Required work: Which lines of the data below hold "dice"? Copy each of them.
Start of Data for this task
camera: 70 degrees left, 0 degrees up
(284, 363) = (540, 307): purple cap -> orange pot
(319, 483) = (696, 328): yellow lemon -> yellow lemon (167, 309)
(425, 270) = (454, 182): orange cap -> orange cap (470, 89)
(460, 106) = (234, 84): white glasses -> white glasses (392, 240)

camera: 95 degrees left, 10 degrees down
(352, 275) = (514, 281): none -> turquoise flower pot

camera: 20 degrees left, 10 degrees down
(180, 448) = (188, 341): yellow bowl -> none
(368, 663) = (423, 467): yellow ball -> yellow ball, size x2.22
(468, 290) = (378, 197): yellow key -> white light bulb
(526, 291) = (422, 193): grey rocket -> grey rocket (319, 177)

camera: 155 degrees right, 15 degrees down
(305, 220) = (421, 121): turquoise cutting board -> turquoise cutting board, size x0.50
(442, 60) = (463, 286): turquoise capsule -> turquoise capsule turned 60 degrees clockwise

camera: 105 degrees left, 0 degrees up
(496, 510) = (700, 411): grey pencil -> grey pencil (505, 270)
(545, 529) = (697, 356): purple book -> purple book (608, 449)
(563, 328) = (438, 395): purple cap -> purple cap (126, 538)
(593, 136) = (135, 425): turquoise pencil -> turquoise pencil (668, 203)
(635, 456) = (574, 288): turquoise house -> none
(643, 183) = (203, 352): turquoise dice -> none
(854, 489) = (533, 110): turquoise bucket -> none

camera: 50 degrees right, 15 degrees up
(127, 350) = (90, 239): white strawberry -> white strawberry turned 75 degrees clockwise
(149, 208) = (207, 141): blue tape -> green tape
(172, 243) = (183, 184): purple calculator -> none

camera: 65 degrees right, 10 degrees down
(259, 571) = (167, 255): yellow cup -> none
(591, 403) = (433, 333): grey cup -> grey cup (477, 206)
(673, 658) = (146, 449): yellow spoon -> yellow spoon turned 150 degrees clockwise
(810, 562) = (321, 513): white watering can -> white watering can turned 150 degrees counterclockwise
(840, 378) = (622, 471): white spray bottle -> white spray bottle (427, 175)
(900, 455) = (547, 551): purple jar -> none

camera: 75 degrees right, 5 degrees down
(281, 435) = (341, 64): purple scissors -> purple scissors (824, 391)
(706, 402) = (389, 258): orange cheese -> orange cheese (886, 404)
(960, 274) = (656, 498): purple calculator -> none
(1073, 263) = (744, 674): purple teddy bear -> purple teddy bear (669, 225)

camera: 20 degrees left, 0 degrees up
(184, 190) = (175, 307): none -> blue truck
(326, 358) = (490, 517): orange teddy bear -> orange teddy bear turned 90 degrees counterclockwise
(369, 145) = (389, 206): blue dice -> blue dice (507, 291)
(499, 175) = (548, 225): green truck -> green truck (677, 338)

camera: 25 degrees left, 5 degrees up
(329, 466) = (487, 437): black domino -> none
End of Data for this task
Response area:
(643, 183) = (203, 352): turquoise dice -> none
(369, 145) = (389, 206): blue dice -> blue dice (507, 291)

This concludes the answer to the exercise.